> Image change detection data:
________________________________________
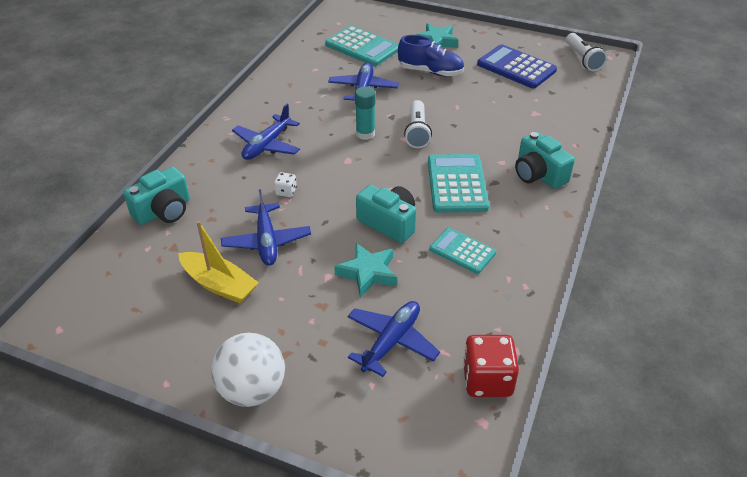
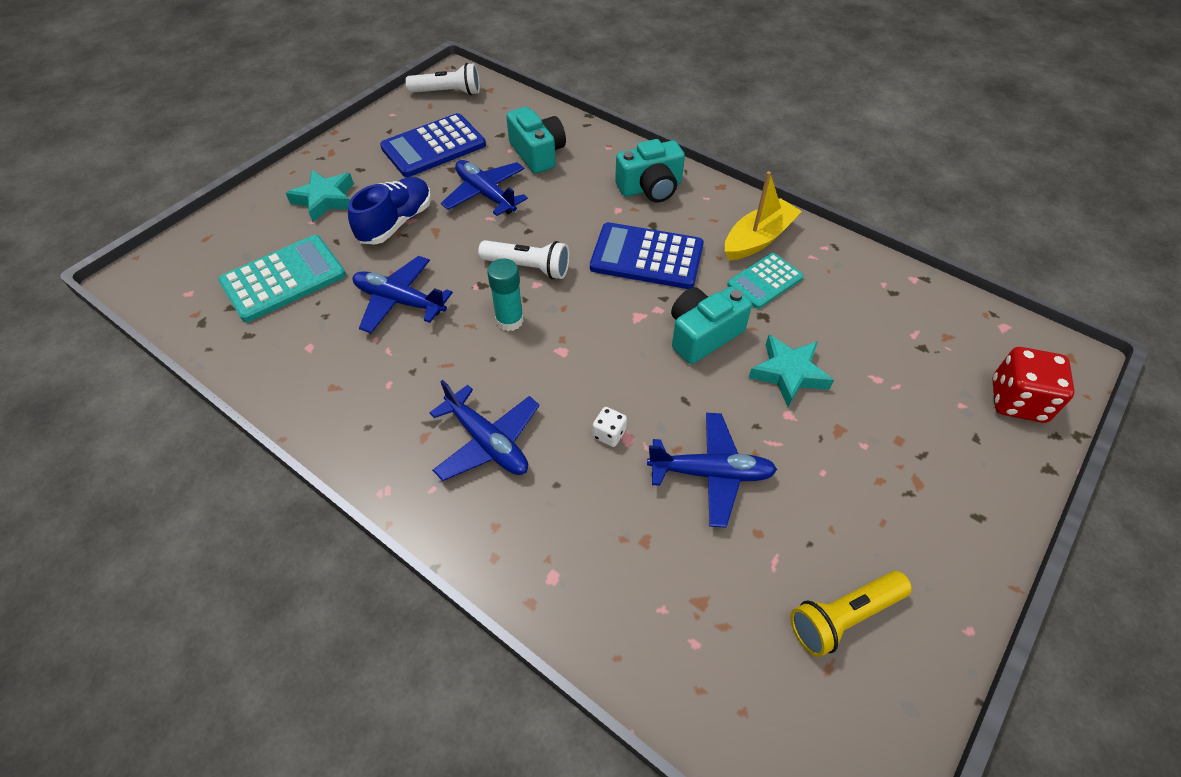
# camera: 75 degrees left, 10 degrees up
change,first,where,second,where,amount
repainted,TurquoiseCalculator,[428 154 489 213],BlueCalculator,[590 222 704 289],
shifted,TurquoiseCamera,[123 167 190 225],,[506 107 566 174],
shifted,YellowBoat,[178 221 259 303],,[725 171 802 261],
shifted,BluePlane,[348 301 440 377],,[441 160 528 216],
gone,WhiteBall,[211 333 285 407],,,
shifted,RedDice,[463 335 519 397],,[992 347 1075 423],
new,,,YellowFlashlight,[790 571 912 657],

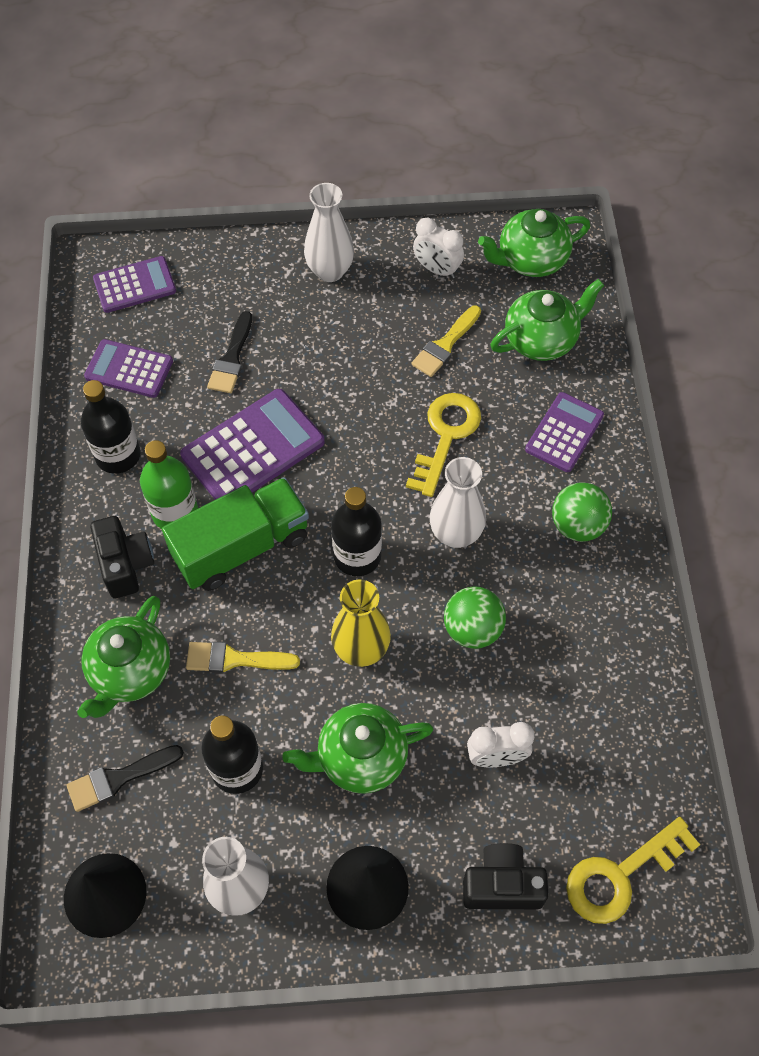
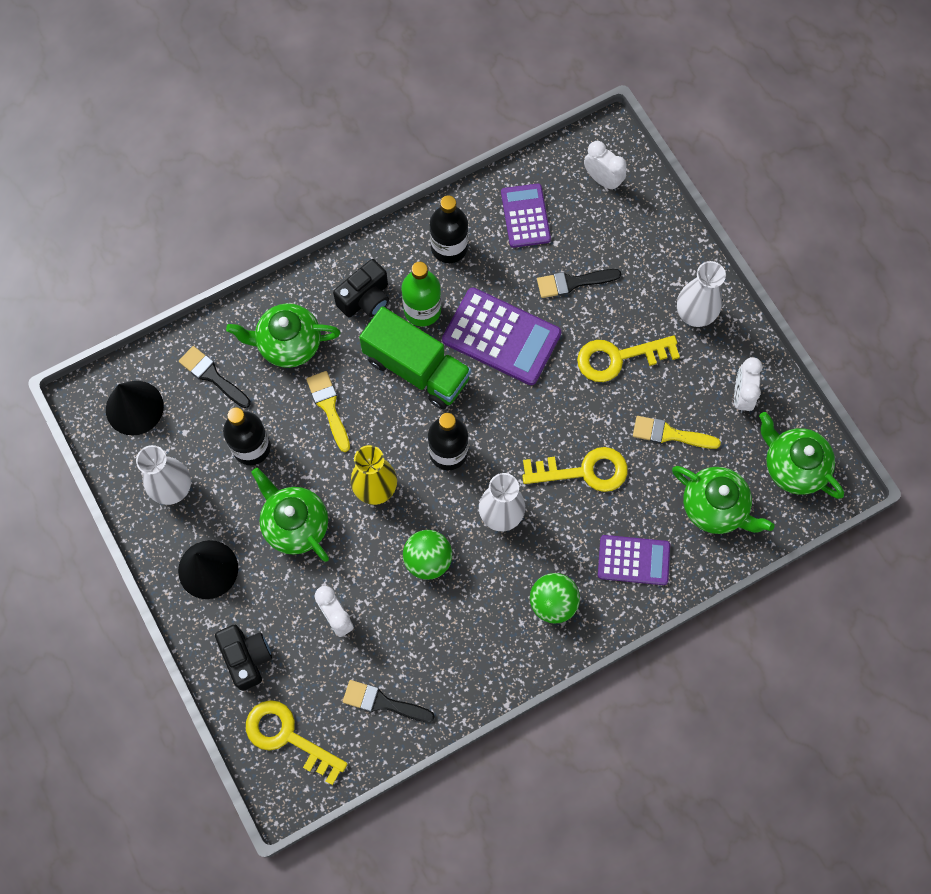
# camera: 65 degrees right, 10 degrees up
change,first,where,second,where,amount
swapped,PurpleCalculator,[93 256 176 313],WhiteClock,[584 141 627 191],
new,,,YellowKey,[577 336 680 382],
new,,,BlackBrush,[343 680 435 722],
________________________________________
> What is required:
No pictures should appear in the answer, which is to be the lines from the line with "repainted,TurquoiseCalculator,[428 154 489" through the end of the records above, restated exactly.

> Solution to this problem:
repainted,TurquoiseCalculator,[428 154 489 213],BlueCalculator,[590 222 704 289],
shifted,TurquoiseCamera,[123 167 190 225],,[506 107 566 174],
shifted,YellowBoat,[178 221 259 303],,[725 171 802 261],
shifted,BluePlane,[348 301 440 377],,[441 160 528 216],
gone,WhiteBall,[211 333 285 407],,,
shifted,RedDice,[463 335 519 397],,[992 347 1075 423],
new,,,YellowFlashlight,[790 571 912 657],

# camera: 65 degrees right, 10 degrees up
change,first,where,second,where,amount
swapped,PurpleCalculator,[93 256 176 313],WhiteClock,[584 141 627 191],
new,,,YellowKey,[577 336 680 382],
new,,,BlackBrush,[343 680 435 722],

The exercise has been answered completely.